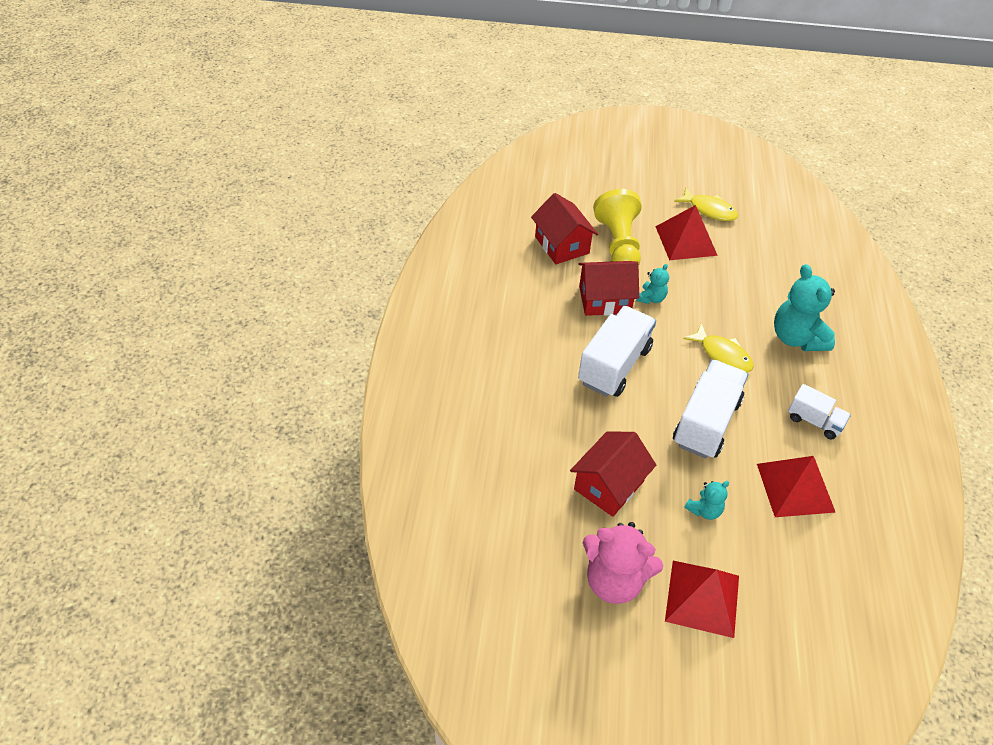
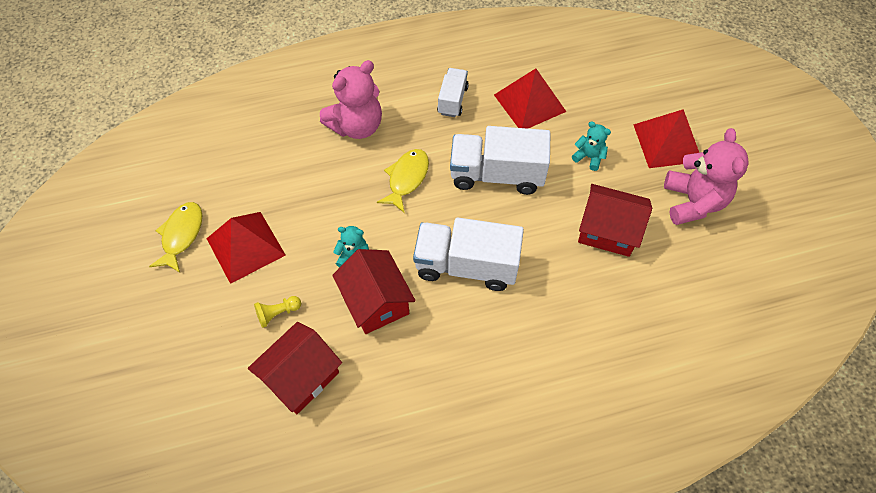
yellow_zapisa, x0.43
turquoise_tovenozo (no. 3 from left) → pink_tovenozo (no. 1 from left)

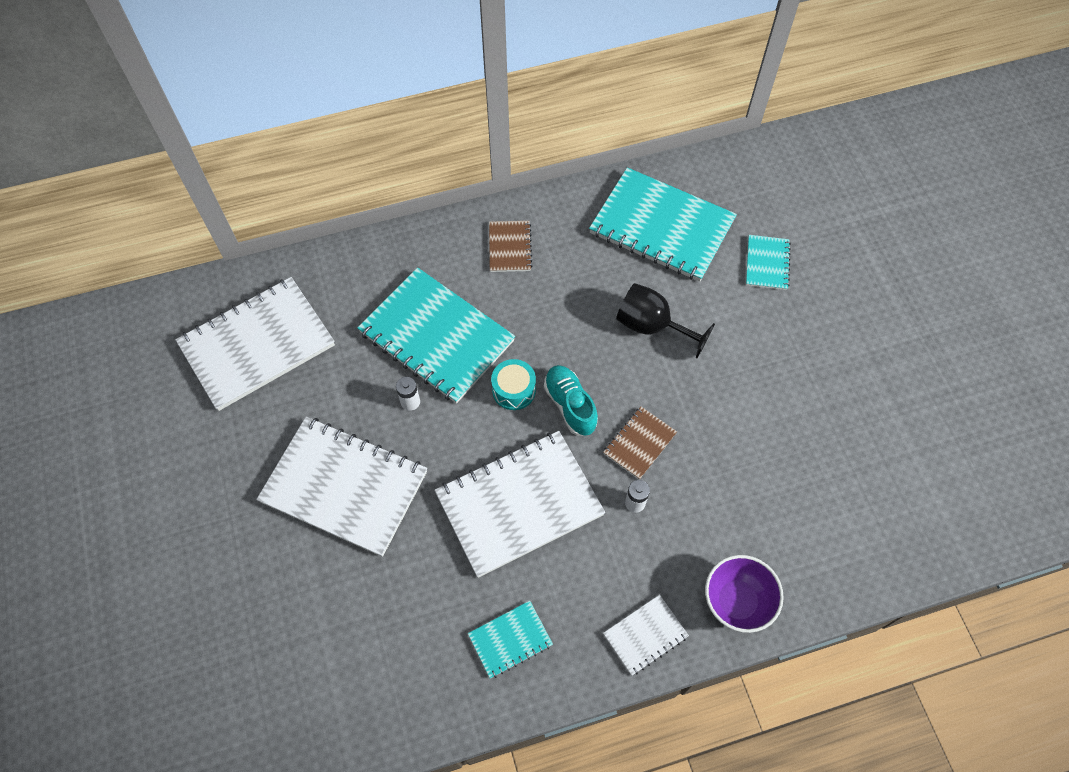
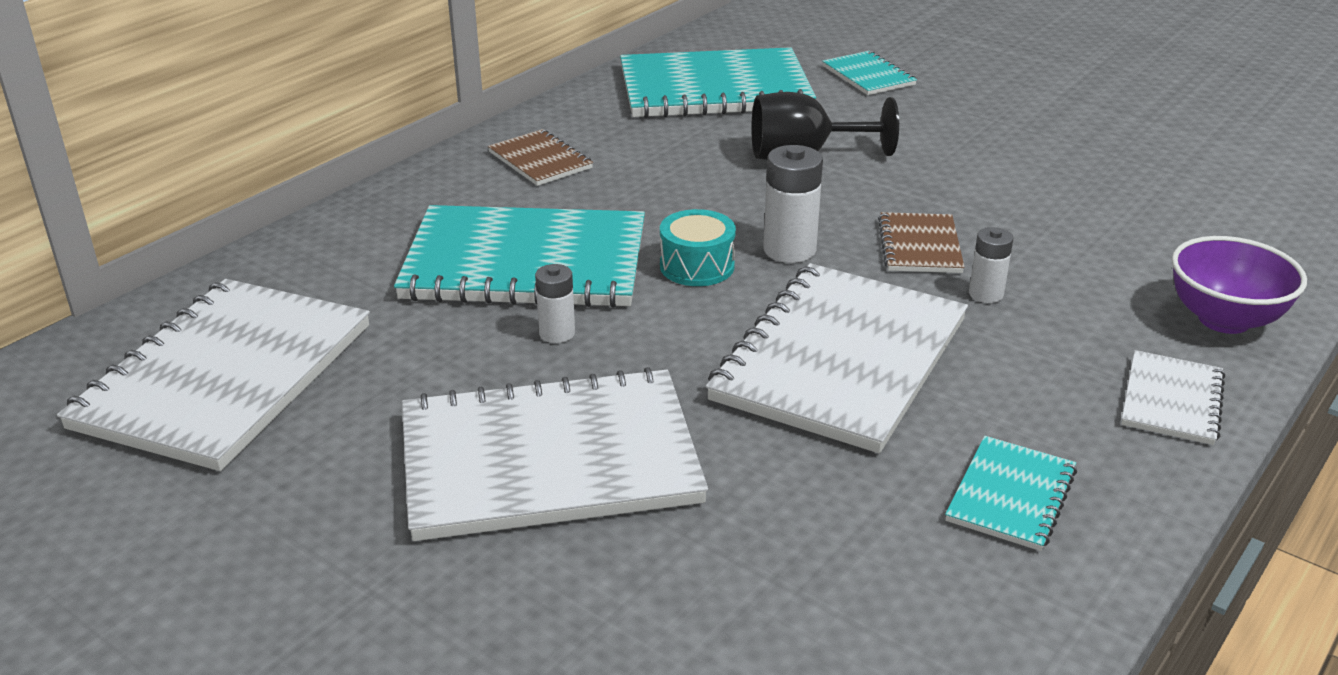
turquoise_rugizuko → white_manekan (no. 2 from left)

> **What is needed**:
Determine how many lines in the data above contain the string "from". Give nothing except the number.

> **Answer space**:
2